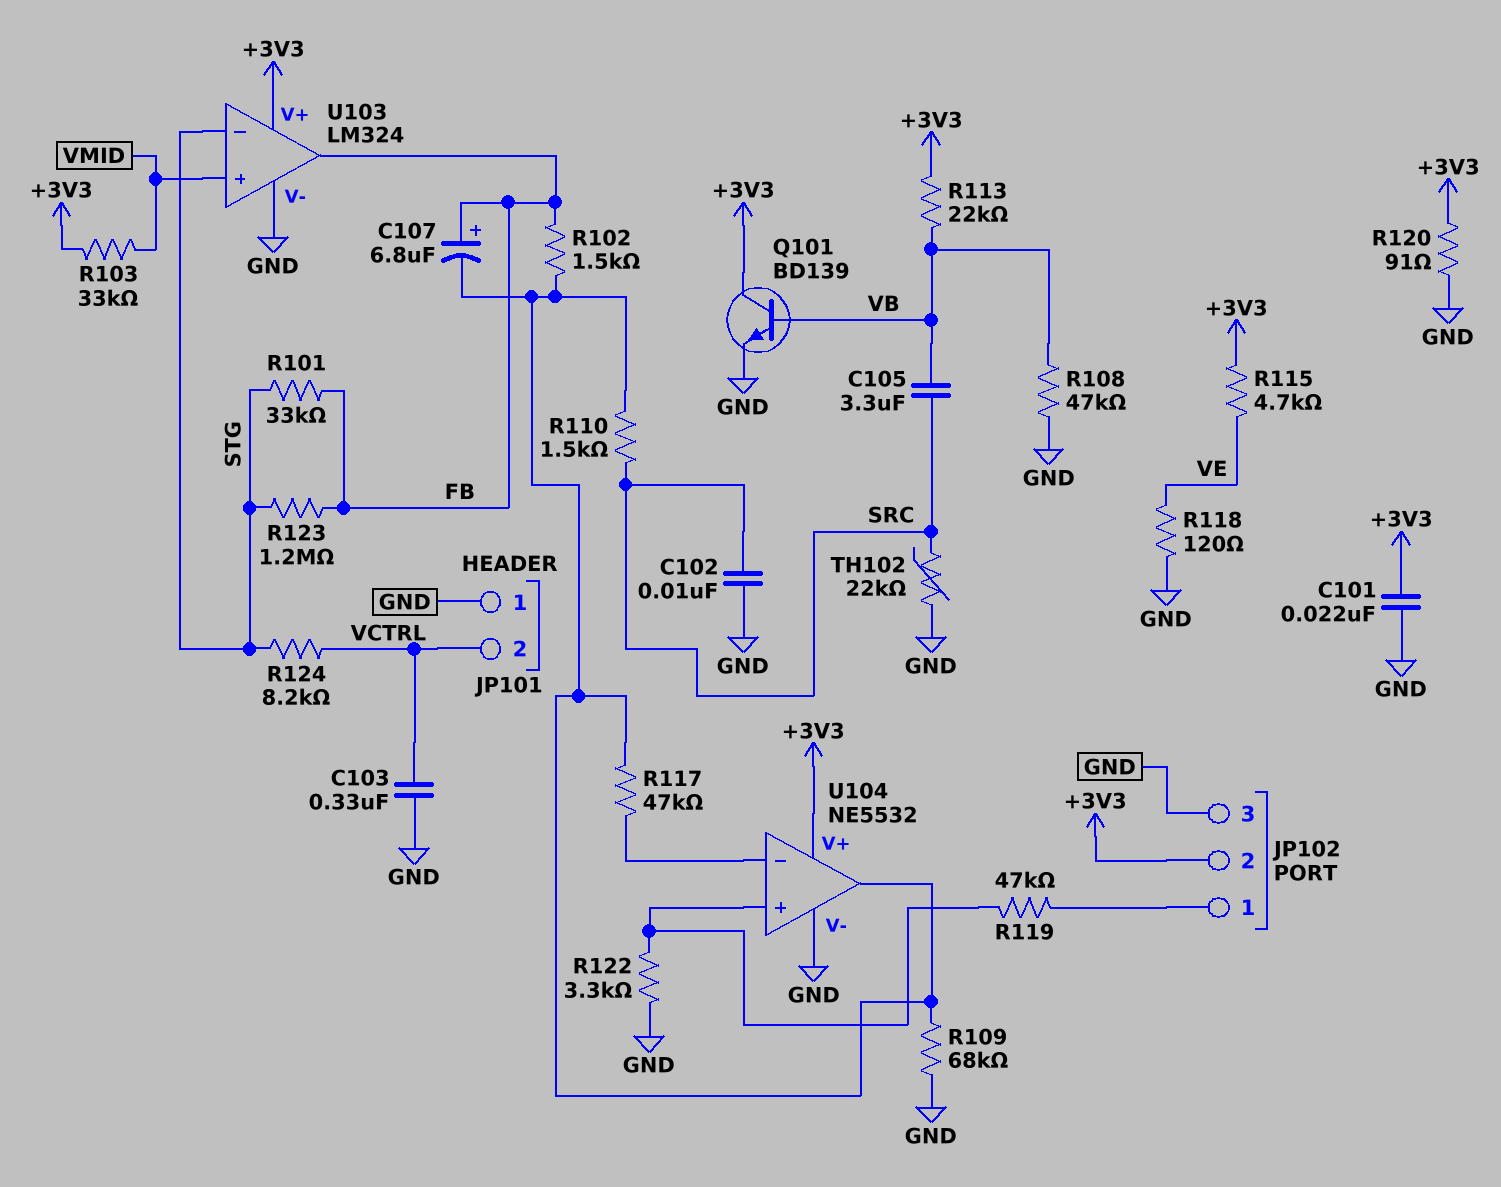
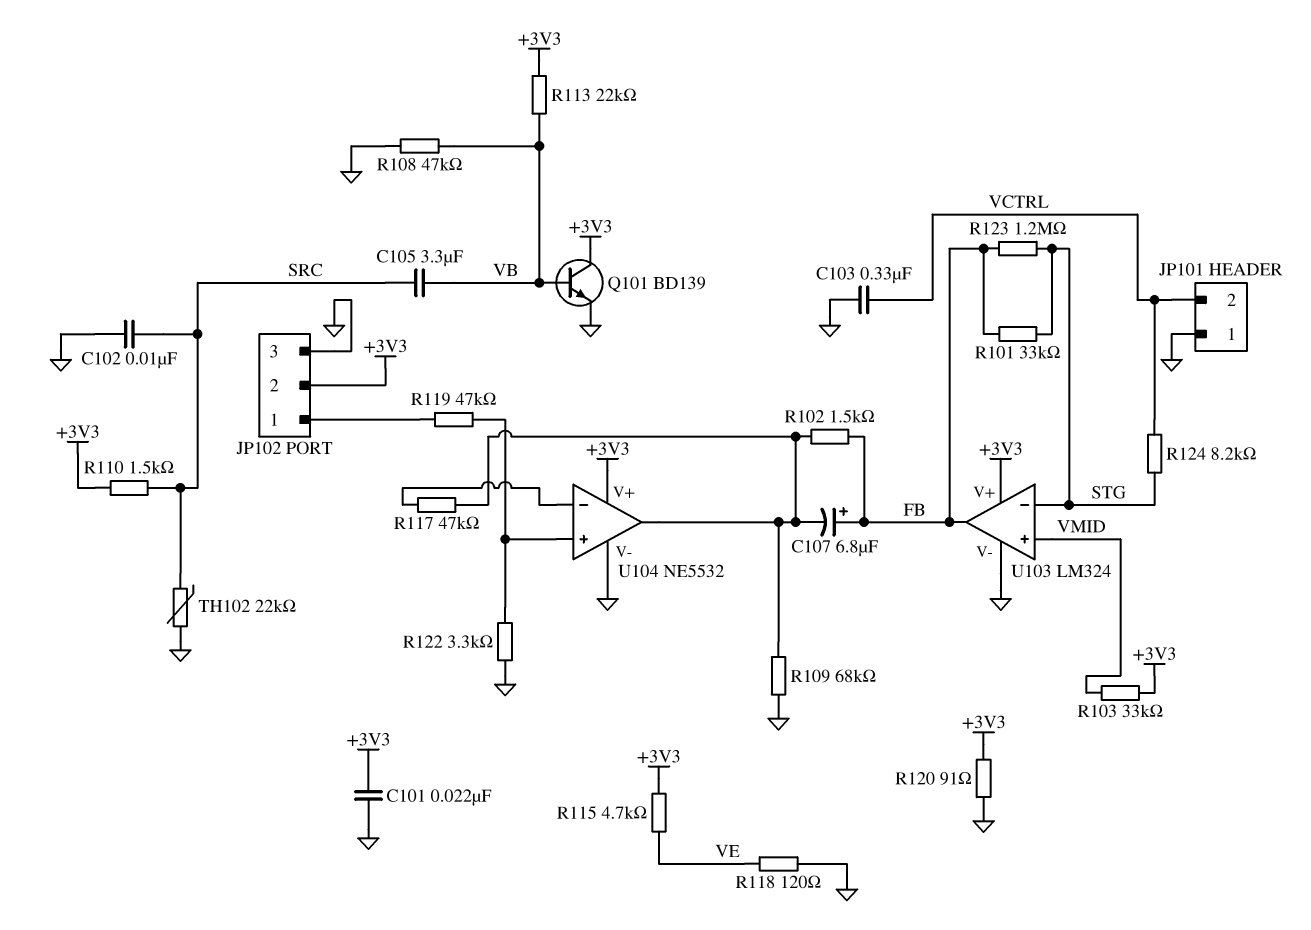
R110: 1.5k (SRC, U104/out) -> 1.5k (+3V3, SRC)

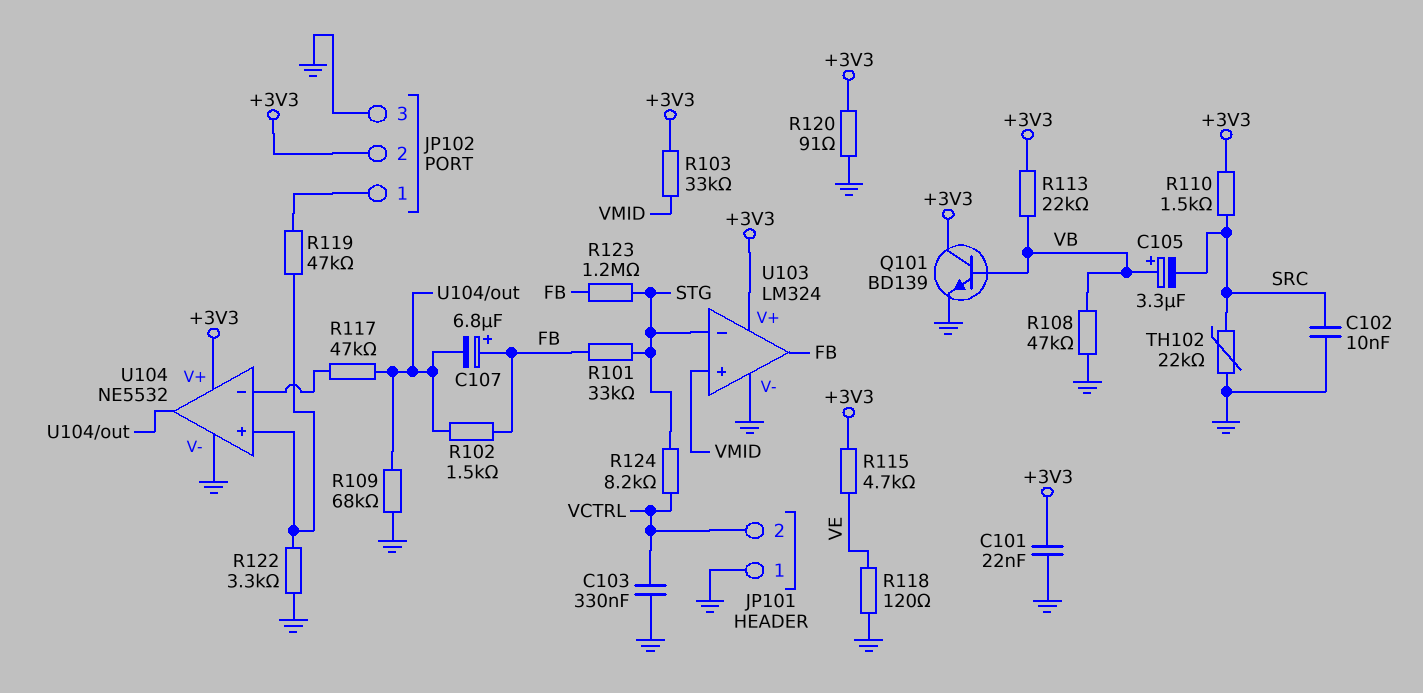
C105: 3.3uF (SRC, VB) -> 3.3uF (plus VB, minus SRC)

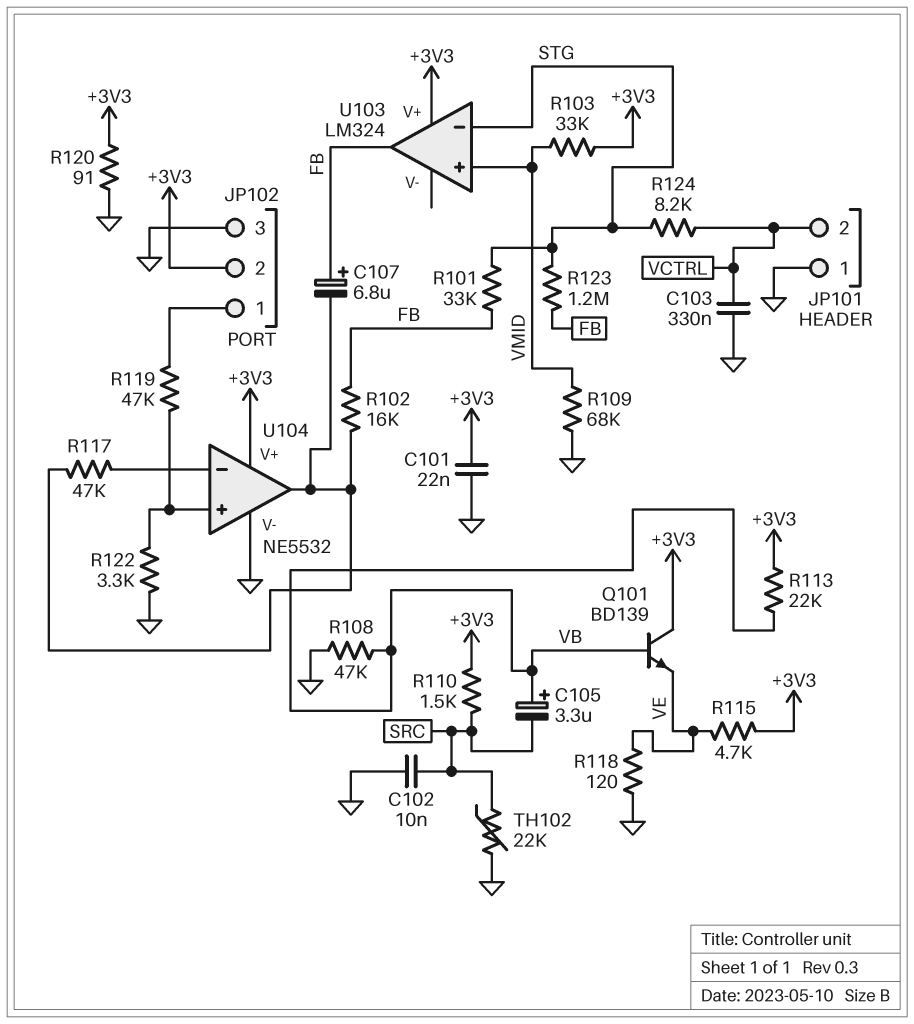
Q101: NPN BD139 (B VB, C +3V3, E GND) -> NPN BD139 (B VB, C +3V3, E VE)
R102: 1.5k (FB, U104/out) -> 16k (FB, U104/out)
R109: 68k (GND, U104/out) -> 68k (GND, VMID)
U103 pin V-: GND -> none

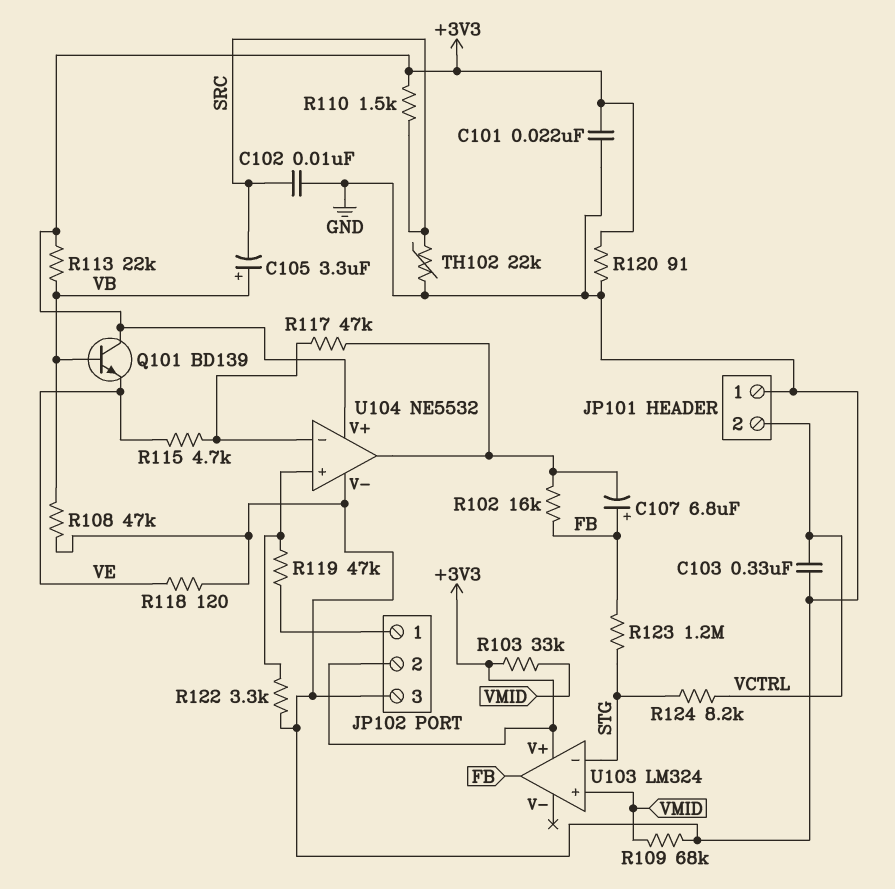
R101: 33k (FB, STG) -> none
R115: 4.7k (+3V3, VE) -> 4.7k (U104/in-, VE)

※

To do
Once you find the string "none" in a line of the records, copy that line.

Finished exercise
U103 pin V-: GND -> none
R101: 33k (FB, STG) -> none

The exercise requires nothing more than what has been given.